--- Input records Enclosed Below ---

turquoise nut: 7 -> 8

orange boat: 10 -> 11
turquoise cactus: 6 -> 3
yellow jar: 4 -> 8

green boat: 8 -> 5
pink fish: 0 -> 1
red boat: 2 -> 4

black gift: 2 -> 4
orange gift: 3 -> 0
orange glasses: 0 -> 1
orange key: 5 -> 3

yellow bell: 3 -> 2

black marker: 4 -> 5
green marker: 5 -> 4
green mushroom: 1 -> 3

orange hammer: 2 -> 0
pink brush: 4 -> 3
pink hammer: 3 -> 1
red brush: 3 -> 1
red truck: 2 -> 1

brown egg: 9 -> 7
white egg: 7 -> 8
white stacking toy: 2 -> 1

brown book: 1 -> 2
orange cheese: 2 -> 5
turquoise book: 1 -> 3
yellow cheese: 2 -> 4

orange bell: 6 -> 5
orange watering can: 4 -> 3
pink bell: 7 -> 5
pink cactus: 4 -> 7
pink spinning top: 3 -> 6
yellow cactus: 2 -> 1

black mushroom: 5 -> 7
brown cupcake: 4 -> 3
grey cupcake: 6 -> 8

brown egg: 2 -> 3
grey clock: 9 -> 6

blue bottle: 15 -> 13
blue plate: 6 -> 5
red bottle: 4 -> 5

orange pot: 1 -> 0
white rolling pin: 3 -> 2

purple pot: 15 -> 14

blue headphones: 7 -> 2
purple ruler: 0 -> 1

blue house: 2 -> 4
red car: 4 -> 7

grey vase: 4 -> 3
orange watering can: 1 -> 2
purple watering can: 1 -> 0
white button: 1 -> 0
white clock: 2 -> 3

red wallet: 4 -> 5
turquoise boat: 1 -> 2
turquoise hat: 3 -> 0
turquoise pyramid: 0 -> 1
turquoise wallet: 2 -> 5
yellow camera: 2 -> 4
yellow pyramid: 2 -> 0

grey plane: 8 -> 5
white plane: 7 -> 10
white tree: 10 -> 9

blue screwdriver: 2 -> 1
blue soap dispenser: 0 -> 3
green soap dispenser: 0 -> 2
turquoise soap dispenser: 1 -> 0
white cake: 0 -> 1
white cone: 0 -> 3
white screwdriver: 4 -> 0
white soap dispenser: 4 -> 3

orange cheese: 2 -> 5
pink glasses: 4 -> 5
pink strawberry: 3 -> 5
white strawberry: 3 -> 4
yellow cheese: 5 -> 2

--- End of Enclosed Input records ---

Using the records above, please retype only the run of lines from the line holding "black mushroom: 5 -> 7" through the last line, both ends included.

black mushroom: 5 -> 7
brown cupcake: 4 -> 3
grey cupcake: 6 -> 8

brown egg: 2 -> 3
grey clock: 9 -> 6

blue bottle: 15 -> 13
blue plate: 6 -> 5
red bottle: 4 -> 5

orange pot: 1 -> 0
white rolling pin: 3 -> 2

purple pot: 15 -> 14

blue headphones: 7 -> 2
purple ruler: 0 -> 1

blue house: 2 -> 4
red car: 4 -> 7

grey vase: 4 -> 3
orange watering can: 1 -> 2
purple watering can: 1 -> 0
white button: 1 -> 0
white clock: 2 -> 3

red wallet: 4 -> 5
turquoise boat: 1 -> 2
turquoise hat: 3 -> 0
turquoise pyramid: 0 -> 1
turquoise wallet: 2 -> 5
yellow camera: 2 -> 4
yellow pyramid: 2 -> 0

grey plane: 8 -> 5
white plane: 7 -> 10
white tree: 10 -> 9

blue screwdriver: 2 -> 1
blue soap dispenser: 0 -> 3
green soap dispenser: 0 -> 2
turquoise soap dispenser: 1 -> 0
white cake: 0 -> 1
white cone: 0 -> 3
white screwdriver: 4 -> 0
white soap dispenser: 4 -> 3

orange cheese: 2 -> 5
pink glasses: 4 -> 5
pink strawberry: 3 -> 5
white strawberry: 3 -> 4
yellow cheese: 5 -> 2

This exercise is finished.